# What you need to do:
Transcribe all the records exactly and omit any images they hold.

*** Data for processing ***

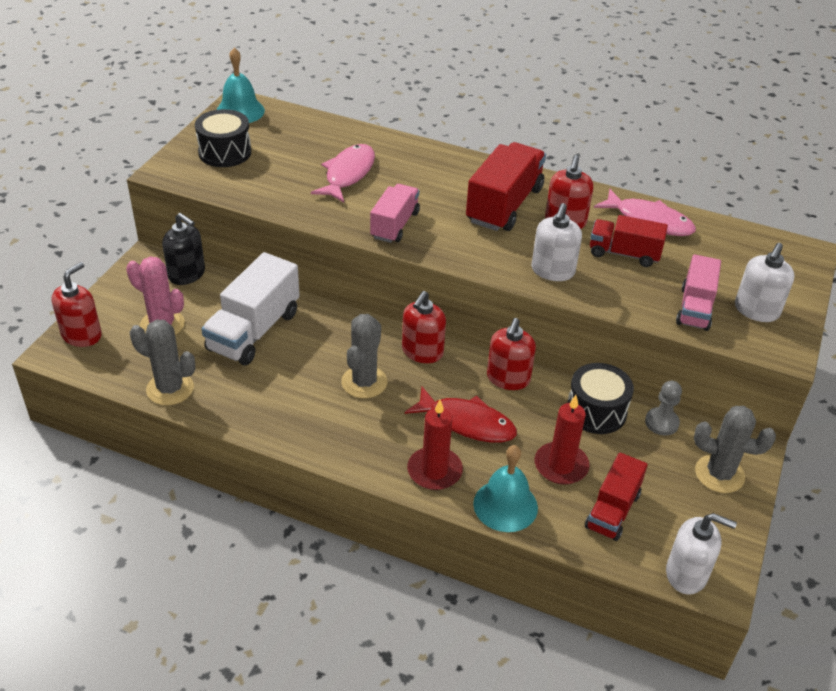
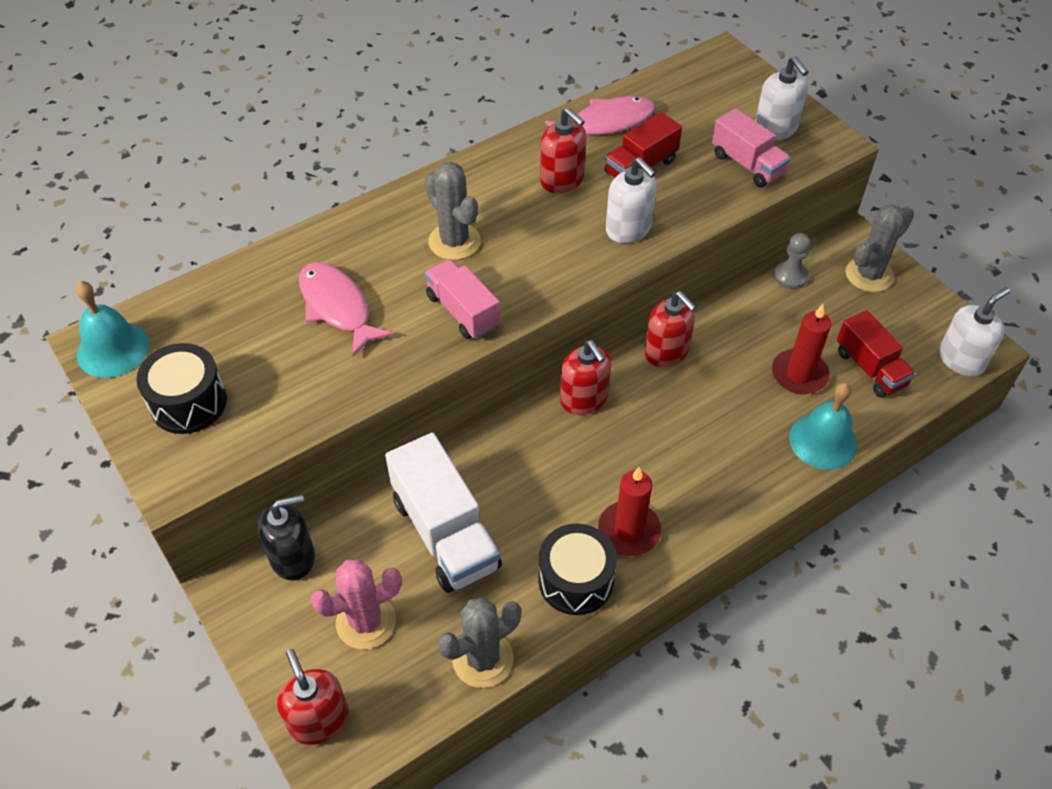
camera: 55 degrees left, 10 degrees up
(364, 382) = (595, 470): grey cactus -> grey cactus (454, 241)
(434, 471) = (750, 473): red candle -> red candle (629, 531)
(467, 423) = (704, 415): red fish -> none
(504, 205) = (500, 209): red truck -> none
(596, 411) = (749, 312): black drum -> black drum (575, 580)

***

# Answer to this problem:
camera: 55 degrees left, 10 degrees up
(364, 382) = (595, 470): grey cactus -> grey cactus (454, 241)
(434, 471) = (750, 473): red candle -> red candle (629, 531)
(467, 423) = (704, 415): red fish -> none
(504, 205) = (500, 209): red truck -> none
(596, 411) = (749, 312): black drum -> black drum (575, 580)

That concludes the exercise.